Find the line in the entries below that contains "C1: 330nF (GND, VS) -> 330nF (+24V, GND)". Repeat it exactly, and every line after it through the line that contains "R11: none -> 160 (N2, U2/PD4)".

[Start of section]

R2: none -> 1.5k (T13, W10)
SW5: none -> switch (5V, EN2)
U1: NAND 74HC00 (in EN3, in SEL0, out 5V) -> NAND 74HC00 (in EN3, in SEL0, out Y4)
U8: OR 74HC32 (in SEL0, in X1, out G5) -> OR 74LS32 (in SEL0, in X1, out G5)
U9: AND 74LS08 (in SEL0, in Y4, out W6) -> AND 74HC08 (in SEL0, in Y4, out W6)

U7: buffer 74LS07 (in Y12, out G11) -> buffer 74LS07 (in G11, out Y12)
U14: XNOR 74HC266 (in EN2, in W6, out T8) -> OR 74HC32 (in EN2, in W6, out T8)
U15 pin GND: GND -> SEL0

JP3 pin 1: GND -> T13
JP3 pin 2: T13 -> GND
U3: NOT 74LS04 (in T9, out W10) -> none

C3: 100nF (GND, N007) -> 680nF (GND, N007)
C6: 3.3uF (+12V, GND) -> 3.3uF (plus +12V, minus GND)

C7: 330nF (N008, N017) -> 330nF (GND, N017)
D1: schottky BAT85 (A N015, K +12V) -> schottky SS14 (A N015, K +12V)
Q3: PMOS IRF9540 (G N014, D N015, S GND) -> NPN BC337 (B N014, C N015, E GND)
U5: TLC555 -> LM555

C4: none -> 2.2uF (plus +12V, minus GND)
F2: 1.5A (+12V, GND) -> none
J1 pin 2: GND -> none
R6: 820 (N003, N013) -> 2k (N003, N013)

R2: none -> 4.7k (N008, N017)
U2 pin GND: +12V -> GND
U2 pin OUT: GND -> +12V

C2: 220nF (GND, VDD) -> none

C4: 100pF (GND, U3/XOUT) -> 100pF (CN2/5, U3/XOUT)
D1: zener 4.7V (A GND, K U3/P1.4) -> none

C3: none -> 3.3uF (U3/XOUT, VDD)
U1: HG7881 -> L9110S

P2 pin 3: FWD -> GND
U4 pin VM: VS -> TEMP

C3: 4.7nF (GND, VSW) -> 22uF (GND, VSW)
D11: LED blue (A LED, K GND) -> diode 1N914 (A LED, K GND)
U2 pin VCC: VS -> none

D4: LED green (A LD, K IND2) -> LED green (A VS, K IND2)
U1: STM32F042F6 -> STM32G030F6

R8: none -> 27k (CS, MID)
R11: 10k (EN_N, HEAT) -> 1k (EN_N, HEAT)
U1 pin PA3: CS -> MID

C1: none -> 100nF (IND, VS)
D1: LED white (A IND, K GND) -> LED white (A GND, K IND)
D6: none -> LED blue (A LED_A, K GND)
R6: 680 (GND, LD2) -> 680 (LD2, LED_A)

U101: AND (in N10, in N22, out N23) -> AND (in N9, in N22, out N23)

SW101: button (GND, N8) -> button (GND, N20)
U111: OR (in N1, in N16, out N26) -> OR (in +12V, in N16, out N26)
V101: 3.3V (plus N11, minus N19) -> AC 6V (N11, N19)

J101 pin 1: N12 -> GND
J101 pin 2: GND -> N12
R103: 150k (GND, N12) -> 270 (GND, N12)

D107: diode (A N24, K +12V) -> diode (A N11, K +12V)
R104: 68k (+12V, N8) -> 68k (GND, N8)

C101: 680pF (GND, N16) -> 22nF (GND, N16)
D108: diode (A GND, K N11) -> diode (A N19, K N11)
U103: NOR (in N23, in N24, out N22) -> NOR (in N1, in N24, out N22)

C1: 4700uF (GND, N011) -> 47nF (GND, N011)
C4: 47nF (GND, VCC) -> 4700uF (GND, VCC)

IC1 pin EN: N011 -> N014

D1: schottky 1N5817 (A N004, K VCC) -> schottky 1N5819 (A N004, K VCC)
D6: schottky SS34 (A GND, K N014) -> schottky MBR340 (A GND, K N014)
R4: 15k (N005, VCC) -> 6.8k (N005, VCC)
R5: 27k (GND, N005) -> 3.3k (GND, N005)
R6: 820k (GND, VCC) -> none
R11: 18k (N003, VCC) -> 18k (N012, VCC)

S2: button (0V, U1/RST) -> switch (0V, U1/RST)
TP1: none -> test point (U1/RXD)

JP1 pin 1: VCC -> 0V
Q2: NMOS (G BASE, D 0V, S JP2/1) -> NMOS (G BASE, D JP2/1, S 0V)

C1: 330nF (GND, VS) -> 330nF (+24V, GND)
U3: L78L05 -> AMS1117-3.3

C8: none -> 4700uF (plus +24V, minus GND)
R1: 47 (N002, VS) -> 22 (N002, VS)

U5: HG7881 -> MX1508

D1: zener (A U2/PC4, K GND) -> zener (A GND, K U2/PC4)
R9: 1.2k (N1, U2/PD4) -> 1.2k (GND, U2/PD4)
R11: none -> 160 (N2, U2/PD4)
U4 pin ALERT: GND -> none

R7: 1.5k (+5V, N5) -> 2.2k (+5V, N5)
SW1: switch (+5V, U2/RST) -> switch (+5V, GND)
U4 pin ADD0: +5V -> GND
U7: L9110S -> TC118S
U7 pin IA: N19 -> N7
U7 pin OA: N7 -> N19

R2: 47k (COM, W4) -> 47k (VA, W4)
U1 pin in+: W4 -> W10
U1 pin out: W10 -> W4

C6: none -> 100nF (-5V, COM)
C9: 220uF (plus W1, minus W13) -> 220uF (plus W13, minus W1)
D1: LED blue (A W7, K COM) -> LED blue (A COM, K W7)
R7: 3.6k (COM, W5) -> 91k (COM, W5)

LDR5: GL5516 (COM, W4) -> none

[End of section]

**REPLY TO THE EXERCISE:**
C1: 330nF (GND, VS) -> 330nF (+24V, GND)
U3: L78L05 -> AMS1117-3.3

C8: none -> 4700uF (plus +24V, minus GND)
R1: 47 (N002, VS) -> 22 (N002, VS)

U5: HG7881 -> MX1508

D1: zener (A U2/PC4, K GND) -> zener (A GND, K U2/PC4)
R9: 1.2k (N1, U2/PD4) -> 1.2k (GND, U2/PD4)
R11: none -> 160 (N2, U2/PD4)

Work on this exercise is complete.